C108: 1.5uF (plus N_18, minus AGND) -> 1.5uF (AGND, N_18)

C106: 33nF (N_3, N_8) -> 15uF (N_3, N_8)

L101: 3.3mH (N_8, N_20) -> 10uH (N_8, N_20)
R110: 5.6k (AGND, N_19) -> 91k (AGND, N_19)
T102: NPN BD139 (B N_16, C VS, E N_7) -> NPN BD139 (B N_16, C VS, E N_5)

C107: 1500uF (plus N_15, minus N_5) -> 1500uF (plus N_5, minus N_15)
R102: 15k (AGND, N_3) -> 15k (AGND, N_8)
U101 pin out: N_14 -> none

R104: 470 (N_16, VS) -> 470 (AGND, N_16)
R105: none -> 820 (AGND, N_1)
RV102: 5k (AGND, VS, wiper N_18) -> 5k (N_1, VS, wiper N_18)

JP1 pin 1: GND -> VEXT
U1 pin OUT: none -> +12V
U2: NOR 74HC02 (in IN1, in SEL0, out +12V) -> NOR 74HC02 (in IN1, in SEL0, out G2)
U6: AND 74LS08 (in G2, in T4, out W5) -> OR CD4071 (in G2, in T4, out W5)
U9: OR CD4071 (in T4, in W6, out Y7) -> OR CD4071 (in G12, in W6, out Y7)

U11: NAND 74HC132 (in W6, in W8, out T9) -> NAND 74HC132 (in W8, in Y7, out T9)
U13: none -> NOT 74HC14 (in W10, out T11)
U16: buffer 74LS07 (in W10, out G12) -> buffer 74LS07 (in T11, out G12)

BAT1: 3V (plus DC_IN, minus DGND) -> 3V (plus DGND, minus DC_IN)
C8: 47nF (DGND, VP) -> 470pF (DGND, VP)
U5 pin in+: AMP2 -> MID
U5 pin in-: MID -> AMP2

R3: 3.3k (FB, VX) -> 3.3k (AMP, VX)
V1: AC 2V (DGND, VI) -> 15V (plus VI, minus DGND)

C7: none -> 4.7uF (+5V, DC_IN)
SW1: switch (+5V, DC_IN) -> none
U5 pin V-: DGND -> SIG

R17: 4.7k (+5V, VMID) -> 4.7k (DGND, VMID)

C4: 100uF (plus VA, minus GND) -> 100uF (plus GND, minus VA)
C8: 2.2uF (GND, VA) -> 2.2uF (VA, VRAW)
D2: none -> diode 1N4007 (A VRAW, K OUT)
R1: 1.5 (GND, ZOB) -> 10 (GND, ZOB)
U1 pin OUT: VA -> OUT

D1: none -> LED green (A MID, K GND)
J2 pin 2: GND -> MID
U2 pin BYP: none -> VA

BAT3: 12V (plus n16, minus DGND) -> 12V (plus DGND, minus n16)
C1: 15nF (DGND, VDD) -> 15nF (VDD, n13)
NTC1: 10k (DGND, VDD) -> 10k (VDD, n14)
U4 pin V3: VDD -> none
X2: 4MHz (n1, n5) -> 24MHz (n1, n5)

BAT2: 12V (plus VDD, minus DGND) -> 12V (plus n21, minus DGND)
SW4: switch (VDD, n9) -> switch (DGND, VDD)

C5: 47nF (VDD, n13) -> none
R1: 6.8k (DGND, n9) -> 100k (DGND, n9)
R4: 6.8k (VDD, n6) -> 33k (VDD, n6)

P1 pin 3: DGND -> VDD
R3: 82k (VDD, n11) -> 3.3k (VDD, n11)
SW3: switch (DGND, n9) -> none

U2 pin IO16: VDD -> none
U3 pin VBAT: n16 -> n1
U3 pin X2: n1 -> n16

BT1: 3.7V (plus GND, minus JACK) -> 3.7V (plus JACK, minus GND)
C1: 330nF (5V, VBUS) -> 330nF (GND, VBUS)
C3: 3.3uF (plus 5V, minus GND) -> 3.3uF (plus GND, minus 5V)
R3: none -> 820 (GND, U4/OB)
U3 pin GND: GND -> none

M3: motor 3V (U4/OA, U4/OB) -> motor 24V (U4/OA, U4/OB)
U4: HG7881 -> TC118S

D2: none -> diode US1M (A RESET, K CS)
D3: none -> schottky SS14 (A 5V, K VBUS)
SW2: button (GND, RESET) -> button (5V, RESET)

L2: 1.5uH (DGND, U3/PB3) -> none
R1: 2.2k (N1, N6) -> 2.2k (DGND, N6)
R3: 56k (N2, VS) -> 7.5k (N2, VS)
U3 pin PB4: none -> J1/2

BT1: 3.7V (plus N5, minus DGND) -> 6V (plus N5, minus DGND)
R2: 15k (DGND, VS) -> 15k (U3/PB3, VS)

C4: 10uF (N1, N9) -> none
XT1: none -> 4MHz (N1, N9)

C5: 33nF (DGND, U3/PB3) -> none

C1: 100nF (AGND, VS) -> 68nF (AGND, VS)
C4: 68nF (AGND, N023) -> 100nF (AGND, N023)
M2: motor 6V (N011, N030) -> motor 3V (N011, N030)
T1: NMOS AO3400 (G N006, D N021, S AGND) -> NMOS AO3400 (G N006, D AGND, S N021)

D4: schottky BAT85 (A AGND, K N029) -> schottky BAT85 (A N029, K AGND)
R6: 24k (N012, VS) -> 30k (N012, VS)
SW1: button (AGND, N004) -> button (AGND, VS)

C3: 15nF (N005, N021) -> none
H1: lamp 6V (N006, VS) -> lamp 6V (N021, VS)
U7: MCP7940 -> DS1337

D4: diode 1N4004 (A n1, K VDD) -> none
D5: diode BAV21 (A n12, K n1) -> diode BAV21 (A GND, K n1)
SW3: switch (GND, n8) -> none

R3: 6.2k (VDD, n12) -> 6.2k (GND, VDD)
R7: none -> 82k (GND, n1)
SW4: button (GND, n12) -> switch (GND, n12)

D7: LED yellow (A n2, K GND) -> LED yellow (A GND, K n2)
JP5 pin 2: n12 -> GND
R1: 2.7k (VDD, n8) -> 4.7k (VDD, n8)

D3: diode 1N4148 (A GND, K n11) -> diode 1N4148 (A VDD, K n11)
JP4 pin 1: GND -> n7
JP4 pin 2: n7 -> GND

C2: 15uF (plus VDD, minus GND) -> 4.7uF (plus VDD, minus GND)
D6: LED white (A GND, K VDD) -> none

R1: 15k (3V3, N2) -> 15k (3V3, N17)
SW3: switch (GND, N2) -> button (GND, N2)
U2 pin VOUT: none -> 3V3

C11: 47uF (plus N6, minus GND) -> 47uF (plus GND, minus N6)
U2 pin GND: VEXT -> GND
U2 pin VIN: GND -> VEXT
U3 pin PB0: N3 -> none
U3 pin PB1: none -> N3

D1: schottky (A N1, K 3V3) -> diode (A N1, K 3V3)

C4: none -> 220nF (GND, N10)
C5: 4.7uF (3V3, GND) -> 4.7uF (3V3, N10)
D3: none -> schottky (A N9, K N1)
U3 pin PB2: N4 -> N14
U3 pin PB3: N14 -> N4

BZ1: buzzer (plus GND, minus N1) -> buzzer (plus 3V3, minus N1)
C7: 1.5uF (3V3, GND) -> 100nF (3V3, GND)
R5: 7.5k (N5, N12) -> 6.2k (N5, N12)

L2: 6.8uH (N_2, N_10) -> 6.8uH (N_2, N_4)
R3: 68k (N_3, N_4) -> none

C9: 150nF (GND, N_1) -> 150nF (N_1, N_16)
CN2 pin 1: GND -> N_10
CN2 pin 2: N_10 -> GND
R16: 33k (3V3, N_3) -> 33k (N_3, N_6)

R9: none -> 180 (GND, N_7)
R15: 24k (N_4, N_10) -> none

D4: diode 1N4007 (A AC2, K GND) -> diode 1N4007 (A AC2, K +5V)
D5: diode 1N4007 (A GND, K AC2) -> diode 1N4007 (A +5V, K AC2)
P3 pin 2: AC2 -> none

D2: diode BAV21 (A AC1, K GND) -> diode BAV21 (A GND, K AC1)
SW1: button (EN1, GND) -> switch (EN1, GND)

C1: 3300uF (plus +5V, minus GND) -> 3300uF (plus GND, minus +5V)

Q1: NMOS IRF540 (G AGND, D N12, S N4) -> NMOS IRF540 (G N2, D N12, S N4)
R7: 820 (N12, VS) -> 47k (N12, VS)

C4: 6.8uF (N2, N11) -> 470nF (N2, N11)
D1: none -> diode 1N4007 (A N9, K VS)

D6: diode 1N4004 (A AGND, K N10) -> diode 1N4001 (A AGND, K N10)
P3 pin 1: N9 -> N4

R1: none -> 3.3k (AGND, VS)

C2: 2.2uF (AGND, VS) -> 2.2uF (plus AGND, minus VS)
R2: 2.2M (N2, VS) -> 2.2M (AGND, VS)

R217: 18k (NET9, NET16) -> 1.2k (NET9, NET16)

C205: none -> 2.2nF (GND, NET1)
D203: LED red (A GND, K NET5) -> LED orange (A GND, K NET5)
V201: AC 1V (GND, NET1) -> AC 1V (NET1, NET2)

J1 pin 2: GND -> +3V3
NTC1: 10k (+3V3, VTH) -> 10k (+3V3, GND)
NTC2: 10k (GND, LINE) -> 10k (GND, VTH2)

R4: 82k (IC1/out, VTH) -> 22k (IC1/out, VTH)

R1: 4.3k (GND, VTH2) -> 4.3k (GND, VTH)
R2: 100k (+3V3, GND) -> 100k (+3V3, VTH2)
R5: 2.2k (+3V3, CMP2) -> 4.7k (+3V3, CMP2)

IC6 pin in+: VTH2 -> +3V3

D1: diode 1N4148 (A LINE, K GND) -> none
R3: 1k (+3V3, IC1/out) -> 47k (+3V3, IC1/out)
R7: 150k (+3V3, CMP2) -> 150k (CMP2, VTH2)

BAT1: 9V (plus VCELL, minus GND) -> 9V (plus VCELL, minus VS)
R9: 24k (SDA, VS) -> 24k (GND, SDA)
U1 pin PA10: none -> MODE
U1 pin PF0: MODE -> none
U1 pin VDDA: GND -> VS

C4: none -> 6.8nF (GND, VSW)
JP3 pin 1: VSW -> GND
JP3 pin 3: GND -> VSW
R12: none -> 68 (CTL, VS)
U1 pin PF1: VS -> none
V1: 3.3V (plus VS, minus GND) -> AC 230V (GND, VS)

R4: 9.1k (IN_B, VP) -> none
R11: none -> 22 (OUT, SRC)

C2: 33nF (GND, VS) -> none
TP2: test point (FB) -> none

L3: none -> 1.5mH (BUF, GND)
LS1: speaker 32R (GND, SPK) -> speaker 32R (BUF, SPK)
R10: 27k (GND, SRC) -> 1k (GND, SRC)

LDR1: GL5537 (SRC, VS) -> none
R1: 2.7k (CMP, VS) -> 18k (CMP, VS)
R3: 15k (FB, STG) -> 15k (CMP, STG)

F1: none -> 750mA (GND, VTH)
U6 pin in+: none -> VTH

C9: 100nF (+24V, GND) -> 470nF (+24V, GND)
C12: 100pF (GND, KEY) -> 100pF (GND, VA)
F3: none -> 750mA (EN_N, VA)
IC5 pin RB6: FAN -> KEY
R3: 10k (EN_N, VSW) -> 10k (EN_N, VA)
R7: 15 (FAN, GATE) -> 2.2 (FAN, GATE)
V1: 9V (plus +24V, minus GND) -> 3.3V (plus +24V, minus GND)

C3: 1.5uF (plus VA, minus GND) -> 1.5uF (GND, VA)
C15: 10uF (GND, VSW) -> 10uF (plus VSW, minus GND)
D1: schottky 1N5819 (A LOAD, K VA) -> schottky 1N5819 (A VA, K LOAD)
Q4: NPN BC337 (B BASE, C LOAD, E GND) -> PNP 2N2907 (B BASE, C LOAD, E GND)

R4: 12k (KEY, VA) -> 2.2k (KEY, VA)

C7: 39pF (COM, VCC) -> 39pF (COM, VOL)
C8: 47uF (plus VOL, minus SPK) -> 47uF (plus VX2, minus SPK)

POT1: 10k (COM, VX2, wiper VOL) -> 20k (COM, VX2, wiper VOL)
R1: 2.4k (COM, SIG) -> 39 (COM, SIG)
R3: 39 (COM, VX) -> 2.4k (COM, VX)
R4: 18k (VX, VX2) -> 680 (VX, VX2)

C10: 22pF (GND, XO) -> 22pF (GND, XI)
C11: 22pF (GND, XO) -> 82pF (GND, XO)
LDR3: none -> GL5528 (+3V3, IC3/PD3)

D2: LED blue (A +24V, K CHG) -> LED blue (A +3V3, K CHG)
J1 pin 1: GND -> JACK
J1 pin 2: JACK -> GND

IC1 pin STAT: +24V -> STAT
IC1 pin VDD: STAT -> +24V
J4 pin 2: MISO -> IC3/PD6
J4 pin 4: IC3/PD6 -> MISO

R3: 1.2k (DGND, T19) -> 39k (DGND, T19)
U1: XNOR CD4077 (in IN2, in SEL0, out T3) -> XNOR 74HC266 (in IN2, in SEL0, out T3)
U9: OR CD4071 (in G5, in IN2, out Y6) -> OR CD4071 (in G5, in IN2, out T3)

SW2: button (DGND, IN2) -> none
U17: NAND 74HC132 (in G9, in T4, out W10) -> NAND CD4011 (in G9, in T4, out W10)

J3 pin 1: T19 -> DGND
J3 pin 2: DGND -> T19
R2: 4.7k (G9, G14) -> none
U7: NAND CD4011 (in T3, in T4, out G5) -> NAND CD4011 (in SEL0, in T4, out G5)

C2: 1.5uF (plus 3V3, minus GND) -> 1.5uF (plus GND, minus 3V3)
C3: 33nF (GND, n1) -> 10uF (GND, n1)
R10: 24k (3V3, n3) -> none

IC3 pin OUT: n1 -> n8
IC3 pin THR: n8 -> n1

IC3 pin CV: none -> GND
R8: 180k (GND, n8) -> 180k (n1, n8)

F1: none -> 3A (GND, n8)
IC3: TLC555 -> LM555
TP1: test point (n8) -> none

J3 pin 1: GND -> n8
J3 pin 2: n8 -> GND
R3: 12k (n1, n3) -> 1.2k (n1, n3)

▸ **Exercise instructions**
Reproduce word for word the material above, beginning with the line that contains "C1: 15nF (DGND, VDD) -> 15nF (VDD, n13)" and ending with the line that contains "C5: 47nF (VDD, n13) -> none".

▸ **Answer for the task**
C1: 15nF (DGND, VDD) -> 15nF (VDD, n13)
NTC1: 10k (DGND, VDD) -> 10k (VDD, n14)
U4 pin V3: VDD -> none
X2: 4MHz (n1, n5) -> 24MHz (n1, n5)

BAT2: 12V (plus VDD, minus DGND) -> 12V (plus n21, minus DGND)
SW4: switch (VDD, n9) -> switch (DGND, VDD)

C5: 47nF (VDD, n13) -> none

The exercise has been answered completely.